[Extracted records Boundary: Start]

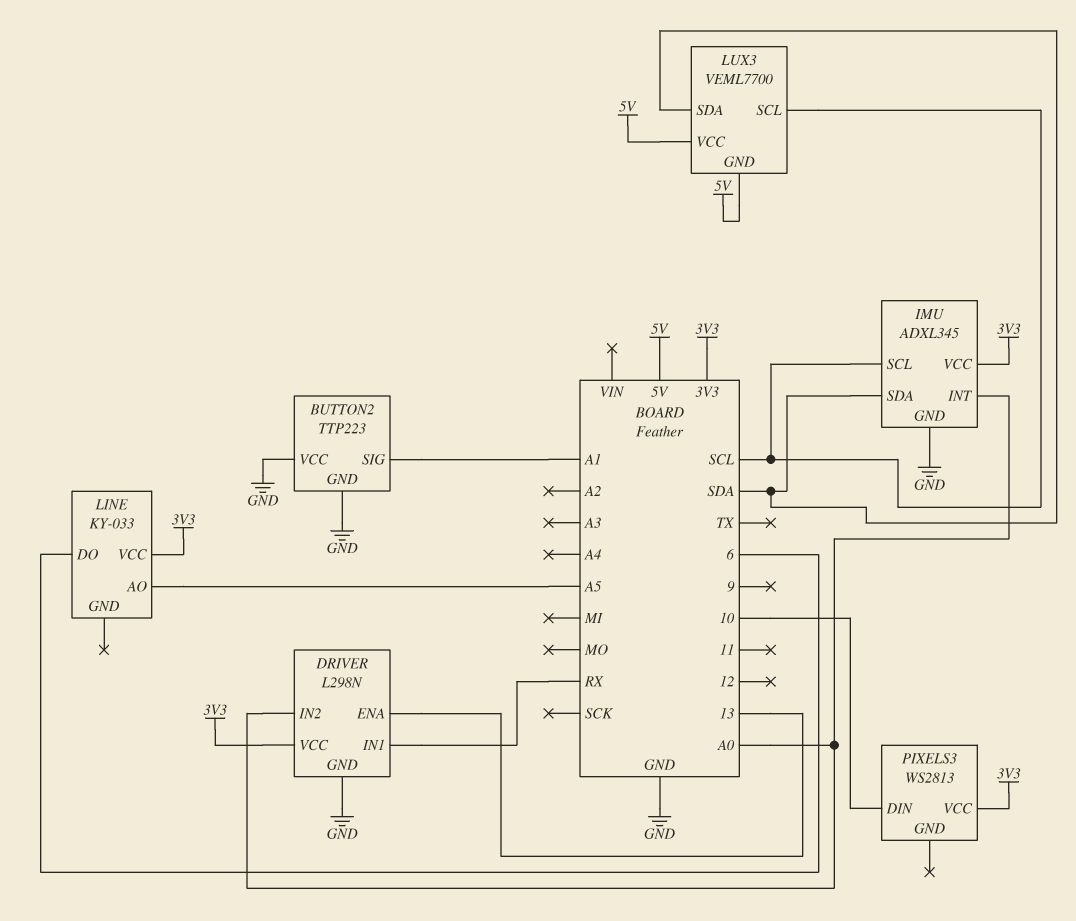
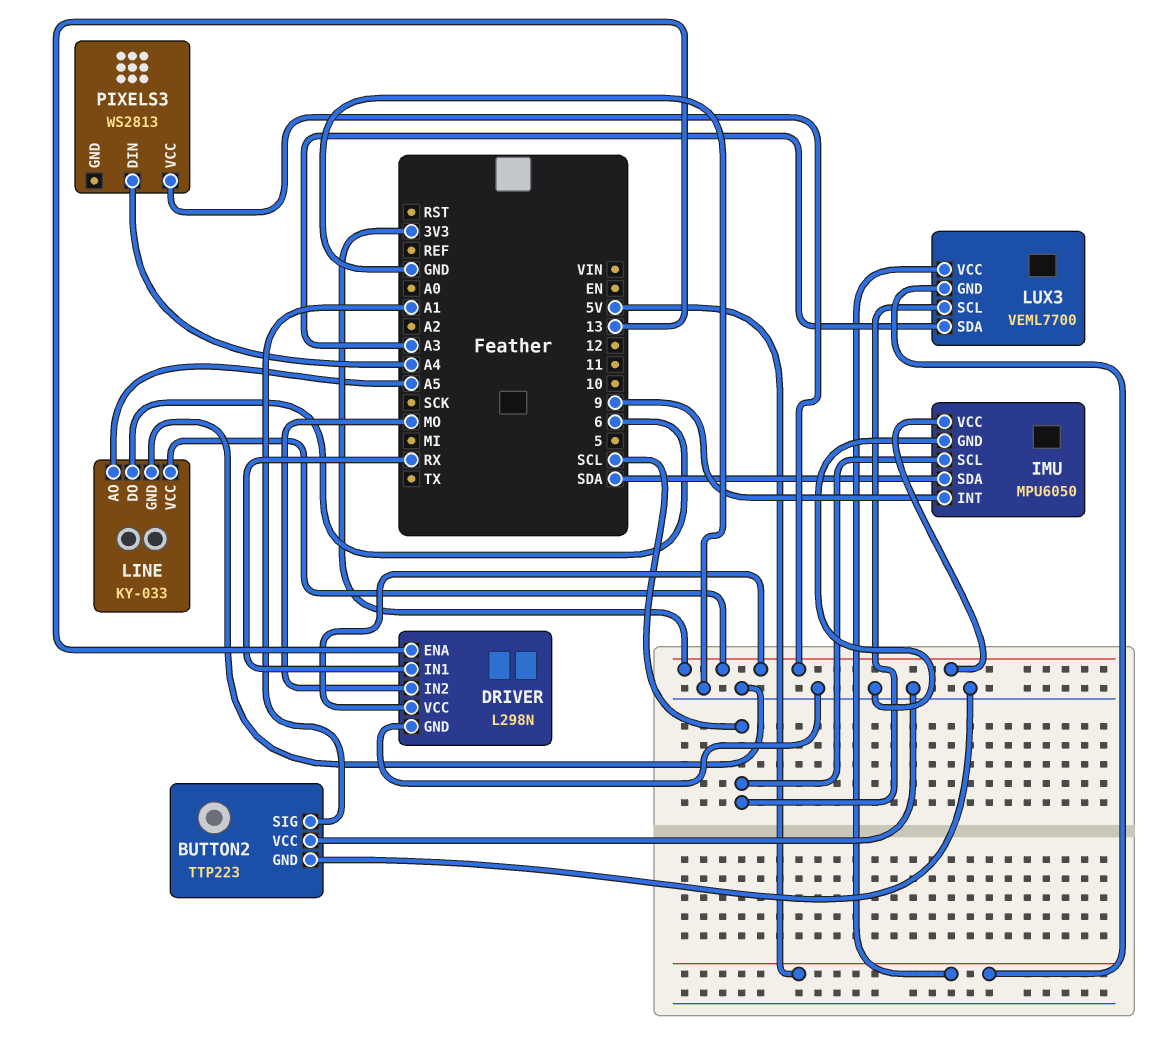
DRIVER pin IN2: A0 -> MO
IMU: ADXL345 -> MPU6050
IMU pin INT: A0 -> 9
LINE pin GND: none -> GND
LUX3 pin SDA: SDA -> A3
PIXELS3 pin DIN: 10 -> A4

[Extracted records Boundary: End]

Directions for this task: Copy out all the data above exactly, minus the images.

Exercise result:
DRIVER pin IN2: A0 -> MO
IMU: ADXL345 -> MPU6050
IMU pin INT: A0 -> 9
LINE pin GND: none -> GND
LUX3 pin SDA: SDA -> A3
PIXELS3 pin DIN: 10 -> A4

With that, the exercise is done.